### Task to carry out
Give back exactly the first lines of the entries below, through the line with "C2: none -> 1000uF (GND, VBAT)".

### Raw data
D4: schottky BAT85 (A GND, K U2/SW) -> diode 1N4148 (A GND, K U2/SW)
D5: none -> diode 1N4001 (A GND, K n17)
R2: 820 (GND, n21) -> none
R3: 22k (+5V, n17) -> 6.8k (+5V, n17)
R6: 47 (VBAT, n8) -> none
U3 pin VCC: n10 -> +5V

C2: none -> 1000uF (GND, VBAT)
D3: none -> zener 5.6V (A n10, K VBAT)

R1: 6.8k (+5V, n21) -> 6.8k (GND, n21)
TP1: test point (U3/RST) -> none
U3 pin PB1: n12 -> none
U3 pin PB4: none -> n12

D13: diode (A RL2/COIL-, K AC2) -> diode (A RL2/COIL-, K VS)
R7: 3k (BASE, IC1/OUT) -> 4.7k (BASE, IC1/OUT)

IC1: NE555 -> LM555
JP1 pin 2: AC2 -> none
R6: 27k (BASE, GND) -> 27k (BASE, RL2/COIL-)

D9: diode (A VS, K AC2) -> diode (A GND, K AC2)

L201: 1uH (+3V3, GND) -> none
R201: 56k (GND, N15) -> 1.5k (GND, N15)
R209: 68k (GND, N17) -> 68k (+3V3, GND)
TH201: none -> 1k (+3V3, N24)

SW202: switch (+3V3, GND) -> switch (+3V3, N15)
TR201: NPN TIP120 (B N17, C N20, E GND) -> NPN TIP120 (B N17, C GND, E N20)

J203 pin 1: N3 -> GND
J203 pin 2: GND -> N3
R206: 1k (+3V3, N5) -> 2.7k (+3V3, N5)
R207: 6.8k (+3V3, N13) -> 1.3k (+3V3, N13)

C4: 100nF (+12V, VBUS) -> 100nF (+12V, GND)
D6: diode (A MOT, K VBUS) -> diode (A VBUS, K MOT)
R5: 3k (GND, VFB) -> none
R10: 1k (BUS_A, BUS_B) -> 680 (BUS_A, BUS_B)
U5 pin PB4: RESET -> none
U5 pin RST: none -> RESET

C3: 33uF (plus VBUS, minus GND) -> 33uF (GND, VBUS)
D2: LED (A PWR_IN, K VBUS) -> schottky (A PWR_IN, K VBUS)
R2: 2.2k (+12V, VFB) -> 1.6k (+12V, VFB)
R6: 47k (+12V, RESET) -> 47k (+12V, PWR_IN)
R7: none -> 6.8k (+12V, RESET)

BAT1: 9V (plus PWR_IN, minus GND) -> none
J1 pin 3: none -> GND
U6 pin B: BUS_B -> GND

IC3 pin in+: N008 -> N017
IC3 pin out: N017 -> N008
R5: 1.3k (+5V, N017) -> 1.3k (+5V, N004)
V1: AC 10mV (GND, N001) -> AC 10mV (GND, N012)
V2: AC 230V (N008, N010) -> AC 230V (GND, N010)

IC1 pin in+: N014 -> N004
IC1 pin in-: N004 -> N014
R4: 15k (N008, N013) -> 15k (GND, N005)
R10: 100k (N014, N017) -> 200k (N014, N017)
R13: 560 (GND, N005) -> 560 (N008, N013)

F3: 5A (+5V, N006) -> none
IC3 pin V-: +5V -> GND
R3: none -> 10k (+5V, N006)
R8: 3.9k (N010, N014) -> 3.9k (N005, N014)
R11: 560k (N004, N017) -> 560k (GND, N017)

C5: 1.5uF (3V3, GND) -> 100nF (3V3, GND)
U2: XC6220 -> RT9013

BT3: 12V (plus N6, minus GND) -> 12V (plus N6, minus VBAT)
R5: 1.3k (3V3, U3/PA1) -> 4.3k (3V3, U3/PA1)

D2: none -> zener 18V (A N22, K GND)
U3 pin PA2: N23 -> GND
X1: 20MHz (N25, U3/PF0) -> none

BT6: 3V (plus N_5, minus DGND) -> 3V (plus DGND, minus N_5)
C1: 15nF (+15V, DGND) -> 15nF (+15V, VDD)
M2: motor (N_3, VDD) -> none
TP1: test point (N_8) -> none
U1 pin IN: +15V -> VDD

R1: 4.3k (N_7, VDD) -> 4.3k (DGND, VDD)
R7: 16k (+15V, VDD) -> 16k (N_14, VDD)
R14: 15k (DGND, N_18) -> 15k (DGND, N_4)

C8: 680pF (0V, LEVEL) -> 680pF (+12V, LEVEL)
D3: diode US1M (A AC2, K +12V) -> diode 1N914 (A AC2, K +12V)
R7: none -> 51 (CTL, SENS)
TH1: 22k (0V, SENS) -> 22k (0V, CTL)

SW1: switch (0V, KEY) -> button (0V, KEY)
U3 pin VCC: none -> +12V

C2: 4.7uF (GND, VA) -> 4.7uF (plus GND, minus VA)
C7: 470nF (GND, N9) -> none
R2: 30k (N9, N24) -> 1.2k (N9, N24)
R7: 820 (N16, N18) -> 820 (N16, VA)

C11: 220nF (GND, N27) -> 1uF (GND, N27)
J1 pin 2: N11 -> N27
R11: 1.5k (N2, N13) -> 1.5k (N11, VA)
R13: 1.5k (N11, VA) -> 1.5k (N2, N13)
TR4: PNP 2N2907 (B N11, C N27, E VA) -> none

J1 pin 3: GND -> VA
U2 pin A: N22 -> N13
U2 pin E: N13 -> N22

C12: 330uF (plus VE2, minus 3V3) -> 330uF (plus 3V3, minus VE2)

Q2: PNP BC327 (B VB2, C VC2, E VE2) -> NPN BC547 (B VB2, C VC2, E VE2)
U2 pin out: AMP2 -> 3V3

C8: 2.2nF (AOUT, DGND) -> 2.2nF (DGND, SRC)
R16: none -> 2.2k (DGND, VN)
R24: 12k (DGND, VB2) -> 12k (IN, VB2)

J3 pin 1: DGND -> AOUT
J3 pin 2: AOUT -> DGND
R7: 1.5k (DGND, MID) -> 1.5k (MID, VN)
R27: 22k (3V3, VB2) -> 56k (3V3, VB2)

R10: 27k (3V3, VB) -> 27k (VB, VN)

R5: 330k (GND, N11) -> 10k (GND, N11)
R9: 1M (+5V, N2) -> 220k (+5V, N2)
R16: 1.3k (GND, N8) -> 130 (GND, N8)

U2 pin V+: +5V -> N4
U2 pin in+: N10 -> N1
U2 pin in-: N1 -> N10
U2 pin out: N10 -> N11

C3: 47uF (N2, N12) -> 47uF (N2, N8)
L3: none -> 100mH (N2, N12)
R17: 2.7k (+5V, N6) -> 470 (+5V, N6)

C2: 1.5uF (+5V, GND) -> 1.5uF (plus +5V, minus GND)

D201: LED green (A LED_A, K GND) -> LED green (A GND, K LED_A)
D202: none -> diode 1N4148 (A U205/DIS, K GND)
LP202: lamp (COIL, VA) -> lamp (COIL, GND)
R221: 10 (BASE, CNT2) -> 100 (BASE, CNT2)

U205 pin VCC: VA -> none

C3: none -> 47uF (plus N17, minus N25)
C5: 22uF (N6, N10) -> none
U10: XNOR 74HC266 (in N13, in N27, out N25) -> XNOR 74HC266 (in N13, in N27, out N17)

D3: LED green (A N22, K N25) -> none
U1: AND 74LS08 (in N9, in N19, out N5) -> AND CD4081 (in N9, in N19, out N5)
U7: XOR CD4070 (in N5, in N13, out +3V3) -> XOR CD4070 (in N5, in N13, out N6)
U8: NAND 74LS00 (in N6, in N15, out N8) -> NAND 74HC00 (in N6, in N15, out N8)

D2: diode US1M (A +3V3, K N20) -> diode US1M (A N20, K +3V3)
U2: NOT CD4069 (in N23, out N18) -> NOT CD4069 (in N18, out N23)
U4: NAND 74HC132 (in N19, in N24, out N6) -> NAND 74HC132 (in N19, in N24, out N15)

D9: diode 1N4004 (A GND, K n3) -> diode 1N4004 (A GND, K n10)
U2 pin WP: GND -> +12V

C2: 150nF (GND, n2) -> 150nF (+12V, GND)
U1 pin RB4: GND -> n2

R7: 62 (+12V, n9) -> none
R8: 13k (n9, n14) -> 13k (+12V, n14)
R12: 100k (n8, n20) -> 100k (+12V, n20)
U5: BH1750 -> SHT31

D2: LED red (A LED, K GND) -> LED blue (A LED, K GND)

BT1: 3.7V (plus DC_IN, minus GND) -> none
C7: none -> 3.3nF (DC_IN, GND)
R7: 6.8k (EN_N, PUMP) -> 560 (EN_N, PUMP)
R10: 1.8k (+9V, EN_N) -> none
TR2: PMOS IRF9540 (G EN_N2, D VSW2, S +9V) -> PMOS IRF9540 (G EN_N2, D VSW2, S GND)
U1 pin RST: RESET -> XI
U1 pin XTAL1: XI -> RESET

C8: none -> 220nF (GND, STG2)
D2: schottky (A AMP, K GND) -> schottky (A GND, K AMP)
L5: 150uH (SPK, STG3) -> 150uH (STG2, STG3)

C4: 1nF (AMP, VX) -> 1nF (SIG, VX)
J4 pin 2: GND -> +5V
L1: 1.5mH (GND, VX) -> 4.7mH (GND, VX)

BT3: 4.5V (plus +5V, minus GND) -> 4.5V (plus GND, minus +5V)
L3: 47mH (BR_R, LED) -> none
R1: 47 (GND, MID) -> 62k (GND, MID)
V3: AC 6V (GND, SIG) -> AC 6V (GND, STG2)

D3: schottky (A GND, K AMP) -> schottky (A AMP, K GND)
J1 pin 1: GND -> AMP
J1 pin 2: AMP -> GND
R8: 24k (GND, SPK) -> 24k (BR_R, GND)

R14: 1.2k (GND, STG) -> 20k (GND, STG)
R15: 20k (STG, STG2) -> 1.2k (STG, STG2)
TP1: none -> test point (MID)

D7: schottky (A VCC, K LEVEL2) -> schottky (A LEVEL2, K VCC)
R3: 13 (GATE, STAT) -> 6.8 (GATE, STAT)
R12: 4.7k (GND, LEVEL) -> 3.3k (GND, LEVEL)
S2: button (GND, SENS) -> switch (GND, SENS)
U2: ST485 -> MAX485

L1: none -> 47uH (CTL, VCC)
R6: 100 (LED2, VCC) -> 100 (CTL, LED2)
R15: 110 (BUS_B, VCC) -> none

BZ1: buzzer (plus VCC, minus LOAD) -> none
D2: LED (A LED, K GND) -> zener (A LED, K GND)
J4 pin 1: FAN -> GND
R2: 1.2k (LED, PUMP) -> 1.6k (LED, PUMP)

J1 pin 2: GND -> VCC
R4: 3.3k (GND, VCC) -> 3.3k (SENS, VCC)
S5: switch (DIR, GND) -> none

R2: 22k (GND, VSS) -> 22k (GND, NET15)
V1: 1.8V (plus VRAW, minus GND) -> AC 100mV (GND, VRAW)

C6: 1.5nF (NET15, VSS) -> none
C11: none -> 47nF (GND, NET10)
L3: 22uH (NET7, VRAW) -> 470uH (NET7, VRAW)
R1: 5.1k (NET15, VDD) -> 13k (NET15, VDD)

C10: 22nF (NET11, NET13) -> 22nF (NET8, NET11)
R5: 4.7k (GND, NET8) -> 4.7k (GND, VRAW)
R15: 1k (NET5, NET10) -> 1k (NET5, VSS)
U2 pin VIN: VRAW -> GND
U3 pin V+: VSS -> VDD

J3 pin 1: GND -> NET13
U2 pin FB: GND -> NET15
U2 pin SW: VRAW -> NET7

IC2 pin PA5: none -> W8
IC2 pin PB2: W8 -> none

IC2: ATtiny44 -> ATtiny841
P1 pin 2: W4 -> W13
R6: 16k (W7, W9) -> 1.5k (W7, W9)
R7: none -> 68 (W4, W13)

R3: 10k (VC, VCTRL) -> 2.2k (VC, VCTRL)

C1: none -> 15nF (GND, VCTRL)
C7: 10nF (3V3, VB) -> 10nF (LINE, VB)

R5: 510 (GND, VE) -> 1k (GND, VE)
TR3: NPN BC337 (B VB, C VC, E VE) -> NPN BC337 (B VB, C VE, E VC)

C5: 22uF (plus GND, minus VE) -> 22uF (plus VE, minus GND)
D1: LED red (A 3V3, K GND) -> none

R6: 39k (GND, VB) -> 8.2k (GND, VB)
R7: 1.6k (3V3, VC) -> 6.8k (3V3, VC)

### Output below
D4: schottky BAT85 (A GND, K U2/SW) -> diode 1N4148 (A GND, K U2/SW)
D5: none -> diode 1N4001 (A GND, K n17)
R2: 820 (GND, n21) -> none
R3: 22k (+5V, n17) -> 6.8k (+5V, n17)
R6: 47 (VBAT, n8) -> none
U3 pin VCC: n10 -> +5V

C2: none -> 1000uF (GND, VBAT)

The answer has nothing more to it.